Records supplied:
+++

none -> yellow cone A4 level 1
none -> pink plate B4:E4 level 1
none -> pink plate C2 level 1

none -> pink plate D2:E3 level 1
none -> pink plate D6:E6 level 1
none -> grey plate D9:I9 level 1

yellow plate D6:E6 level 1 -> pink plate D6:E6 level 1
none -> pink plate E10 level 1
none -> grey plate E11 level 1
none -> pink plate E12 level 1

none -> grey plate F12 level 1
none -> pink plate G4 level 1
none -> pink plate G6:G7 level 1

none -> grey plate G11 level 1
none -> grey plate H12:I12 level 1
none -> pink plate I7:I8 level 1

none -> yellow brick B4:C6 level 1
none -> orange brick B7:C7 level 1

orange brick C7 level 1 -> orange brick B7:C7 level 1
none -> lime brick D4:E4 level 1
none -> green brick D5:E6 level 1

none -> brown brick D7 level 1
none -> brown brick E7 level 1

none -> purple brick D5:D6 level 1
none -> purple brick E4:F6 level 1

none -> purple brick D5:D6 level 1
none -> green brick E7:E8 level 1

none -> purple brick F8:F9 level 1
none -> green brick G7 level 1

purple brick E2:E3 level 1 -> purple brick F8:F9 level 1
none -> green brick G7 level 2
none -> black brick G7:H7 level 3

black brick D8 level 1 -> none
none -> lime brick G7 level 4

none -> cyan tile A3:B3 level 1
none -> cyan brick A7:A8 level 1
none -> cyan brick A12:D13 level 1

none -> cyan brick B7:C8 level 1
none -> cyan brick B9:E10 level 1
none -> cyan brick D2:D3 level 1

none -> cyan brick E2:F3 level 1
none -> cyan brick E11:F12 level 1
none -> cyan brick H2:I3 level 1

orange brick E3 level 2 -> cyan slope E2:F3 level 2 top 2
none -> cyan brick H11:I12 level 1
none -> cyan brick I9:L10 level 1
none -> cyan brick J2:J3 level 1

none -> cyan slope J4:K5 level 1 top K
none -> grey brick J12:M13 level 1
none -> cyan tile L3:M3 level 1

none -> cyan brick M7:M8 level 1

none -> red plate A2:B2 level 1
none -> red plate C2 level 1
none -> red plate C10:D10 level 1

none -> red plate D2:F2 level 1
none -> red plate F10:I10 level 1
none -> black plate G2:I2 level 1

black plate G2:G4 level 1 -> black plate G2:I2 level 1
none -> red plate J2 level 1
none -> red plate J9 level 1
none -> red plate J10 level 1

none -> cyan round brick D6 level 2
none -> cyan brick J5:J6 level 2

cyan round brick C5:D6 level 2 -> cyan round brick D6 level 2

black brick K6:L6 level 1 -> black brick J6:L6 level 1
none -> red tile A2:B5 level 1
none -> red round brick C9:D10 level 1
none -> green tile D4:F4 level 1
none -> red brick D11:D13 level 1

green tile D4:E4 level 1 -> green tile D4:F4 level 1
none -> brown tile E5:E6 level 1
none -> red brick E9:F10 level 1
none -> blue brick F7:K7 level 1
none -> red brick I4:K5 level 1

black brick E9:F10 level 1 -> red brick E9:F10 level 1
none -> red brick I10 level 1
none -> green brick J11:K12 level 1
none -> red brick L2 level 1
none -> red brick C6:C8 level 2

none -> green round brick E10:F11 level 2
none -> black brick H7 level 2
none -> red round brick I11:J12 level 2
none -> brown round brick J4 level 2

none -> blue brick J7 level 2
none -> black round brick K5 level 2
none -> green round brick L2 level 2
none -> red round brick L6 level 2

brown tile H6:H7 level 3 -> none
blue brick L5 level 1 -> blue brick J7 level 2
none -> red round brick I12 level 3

+++

Give the exact lines, and only those, from the line containing "none -> cyan brick J2:J3 level 1" through the line containing "none -> cyan brick J5:J6 level 2" in the entries above.

none -> cyan brick J2:J3 level 1

none -> cyan slope J4:K5 level 1 top K
none -> grey brick J12:M13 level 1
none -> cyan tile L3:M3 level 1

none -> cyan brick M7:M8 level 1

none -> red plate A2:B2 level 1
none -> red plate C2 level 1
none -> red plate C10:D10 level 1

none -> red plate D2:F2 level 1
none -> red plate F10:I10 level 1
none -> black plate G2:I2 level 1

black plate G2:G4 level 1 -> black plate G2:I2 level 1
none -> red plate J2 level 1
none -> red plate J9 level 1
none -> red plate J10 level 1

none -> cyan round brick D6 level 2
none -> cyan brick J5:J6 level 2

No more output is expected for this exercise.